WHAT TO PRODUCE |
Only lines holding the word "masks" should be copied from the material.

---- ENTRIES SHOWN

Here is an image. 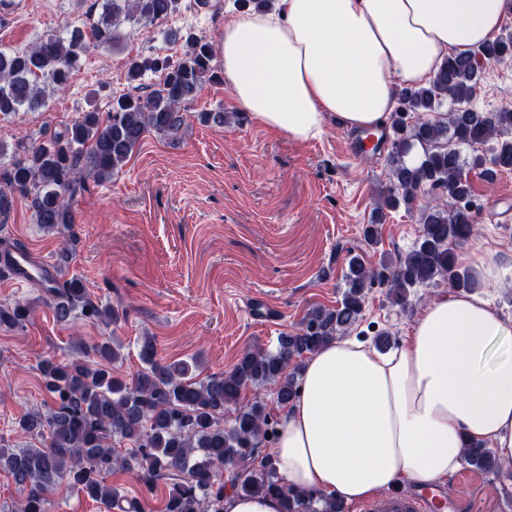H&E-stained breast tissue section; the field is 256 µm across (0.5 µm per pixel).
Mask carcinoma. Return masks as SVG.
I'll list each match as a JSON object with an SVG mask.
<instances>
[{
	"mask_svg": "<svg viewBox=\"0 0 512 512\" xmlns=\"http://www.w3.org/2000/svg\"><path fill=\"white\" fill-rule=\"evenodd\" d=\"M98 2L101 13L88 35L65 28L40 36L27 49L0 47V119L43 108L49 92L65 89L87 40L111 47L122 37L123 24L160 26L179 10L181 0ZM183 47L176 61H132L130 80L150 71L162 73L160 82L144 94L117 98L106 115L83 112L50 139L19 142L10 153L0 143V222L23 197L30 200L40 229L57 232L74 223L71 200L87 180L109 179L138 150L146 133L177 137L185 124V105L217 79L211 42L190 32ZM511 56L512 33H502L473 52L444 59L429 83L398 91L389 185L377 214L381 217L384 210L402 205L411 208L425 188L447 195L450 206L427 205L421 213L422 234L394 263L373 268L359 256L351 257L340 304L310 309L297 332L280 337L275 348H248L231 371L204 379L190 362H158L151 336L142 338L143 369L131 378L114 372L122 344L111 336L91 345L79 343L61 361L44 359V407L23 413L15 422L16 431L33 442L18 448L0 444V470L26 491L16 512H47L46 495L63 482L111 509L141 512L140 501L127 499L108 483L120 469L135 473L149 491L158 480L178 474L164 512H223L224 485L218 474L227 467L235 470L236 492L276 496L282 512H345L337 500L319 509L309 494L280 482L273 455L259 450L261 440L275 437L276 421L263 398L257 395L243 404L242 392L273 384L277 402L291 403L298 394L295 361L347 333L359 320L366 291L376 283L388 288L400 306L406 305L410 289L439 280L451 289L478 287L459 265L452 246L473 232V187L465 167L480 169L485 159L476 154L467 163L458 146L494 141L495 166L512 170V103L490 112L471 108L483 62ZM446 100L451 108L443 114L440 108ZM417 146L423 155L412 165L406 157ZM35 284L61 323L77 313L106 325L121 320L119 310L94 302L77 276L53 285L40 278ZM31 312L24 301L0 305V327L19 328ZM231 406L235 413L226 426L224 410ZM116 443L128 445L125 455L116 453ZM465 461L487 474L506 467L486 445L468 447Z\"/></svg>",
	"mask_w": 512,
	"mask_h": 512,
	"instance_id": "1",
	"label": "carcinoma"
}]
</instances>
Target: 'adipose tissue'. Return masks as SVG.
Here are the masks:
<instances>
[{"label":"adipose tissue","mask_w":512,"mask_h":512,"mask_svg":"<svg viewBox=\"0 0 512 512\" xmlns=\"http://www.w3.org/2000/svg\"><path fill=\"white\" fill-rule=\"evenodd\" d=\"M512 0H276L224 26V78L259 125L305 142L327 119L383 124L395 86L492 39ZM512 463V317L478 292L434 295L381 354L340 336L312 355L273 450L283 483L357 503L443 479L467 444Z\"/></svg>","instance_id":"adipose-tissue-1"}]
</instances>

--------

FULL OUTPUT |
Mask carcinoma. Return masks as SVG.
Target: 'adipose tissue'. Return masks as SVG.
Here are the masks:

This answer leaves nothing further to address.